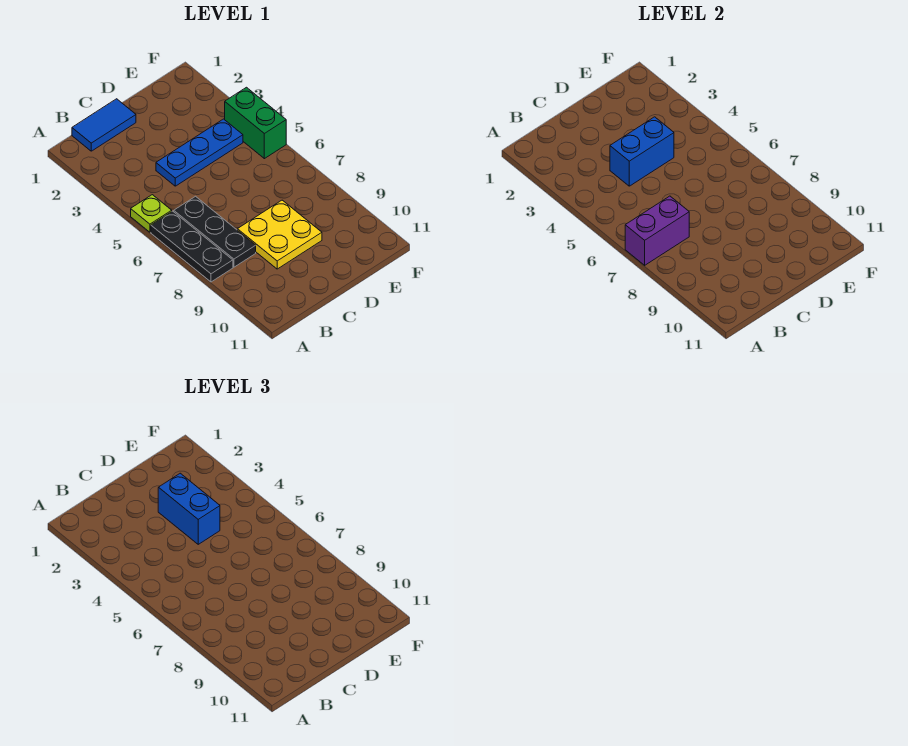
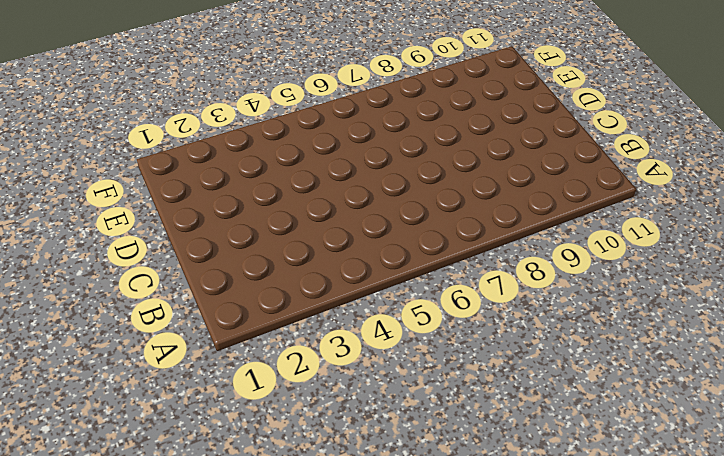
none -> lime plate A5 level 1
none -> black plate A6:A8 level 1

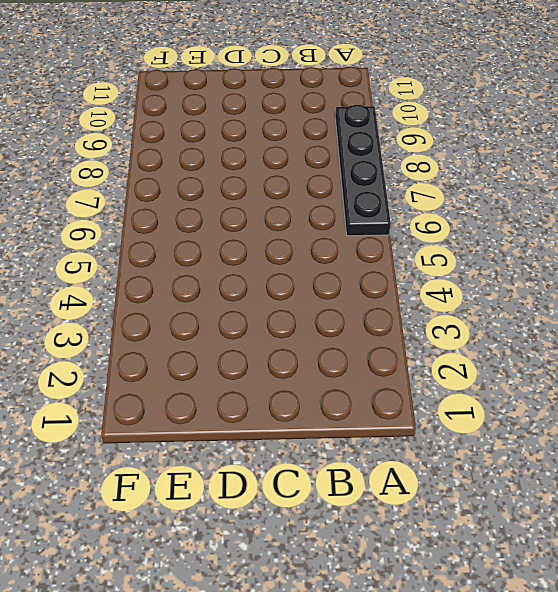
black plate A6:A9 level 1 -> black plate A6:A8 level 1
none -> lime plate A5 level 1
none -> blue tile B1:C1 level 1

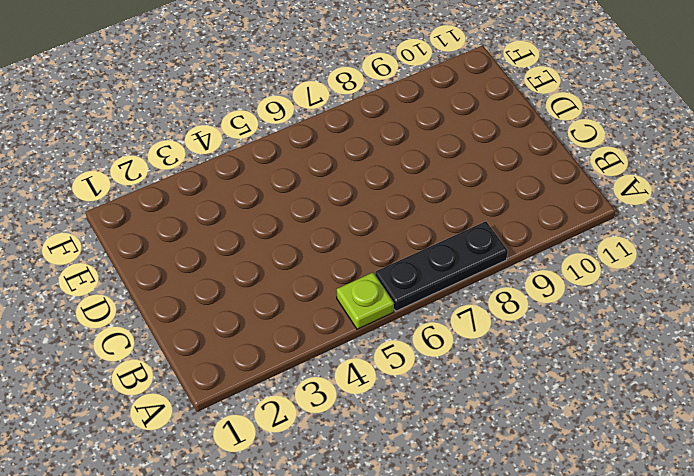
none -> blue tile B1:C1 level 1
none -> black plate B6:B8 level 1

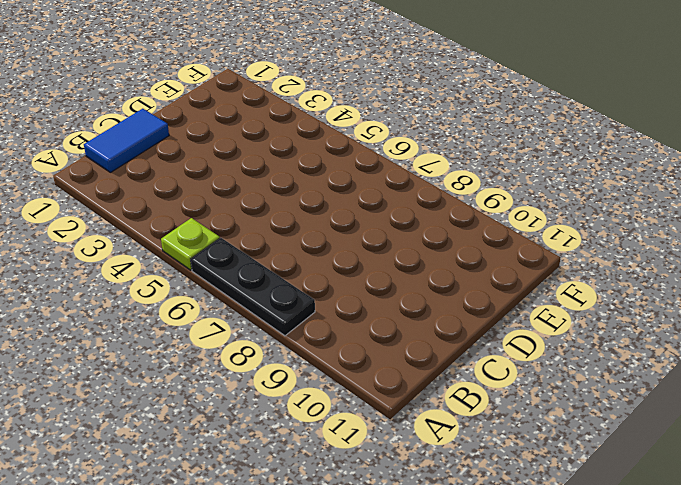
none -> black plate B6:B8 level 1
none -> blue plate C4:E4 level 1

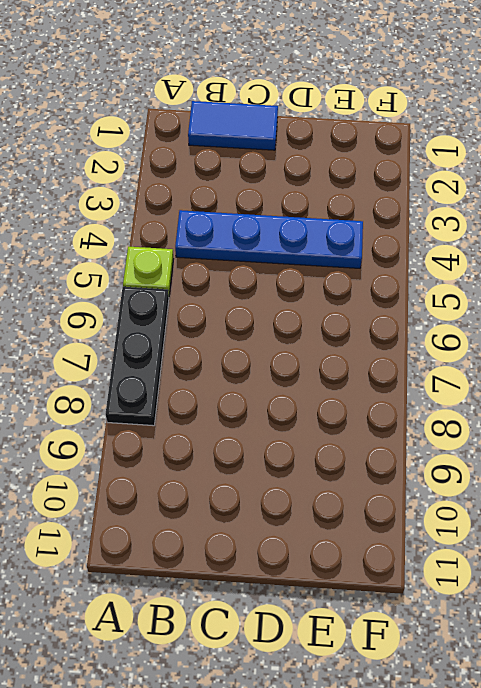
blue plate B4:E4 level 1 -> blue plate C4:E4 level 1
none -> black plate B6:B8 level 1
none -> yellow plate C8:D9 level 1

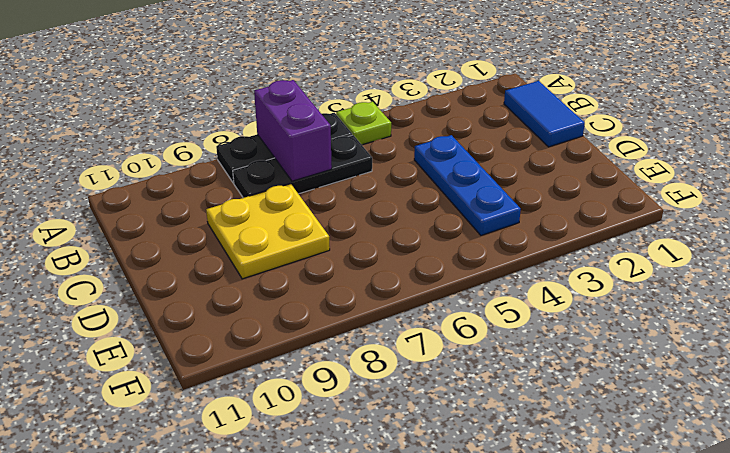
none -> green brick F4:F5 level 1
none -> blue brick C4:D4 level 2

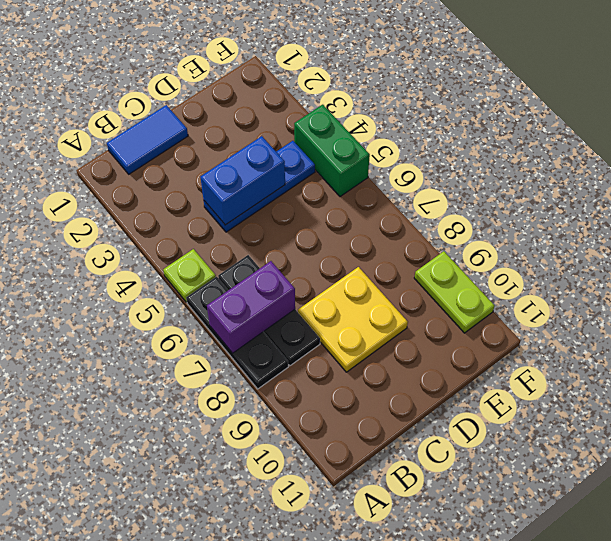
lime plate F9:F10 level 1 -> none
none -> blue brick D3:D4 level 3

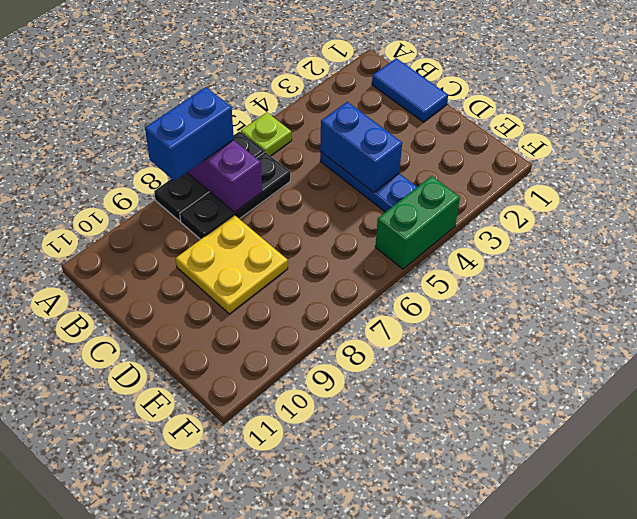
blue brick A7:A8 level 3 -> blue brick D3:D4 level 3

- **The task**
Wherever the word "brick" turns up in the material, copy the whole line.

- **Response to the exercise**
none -> green brick F4:F5 level 1
none -> blue brick C4:D4 level 2
none -> blue brick D3:D4 level 3
blue brick A7:A8 level 3 -> blue brick D3:D4 level 3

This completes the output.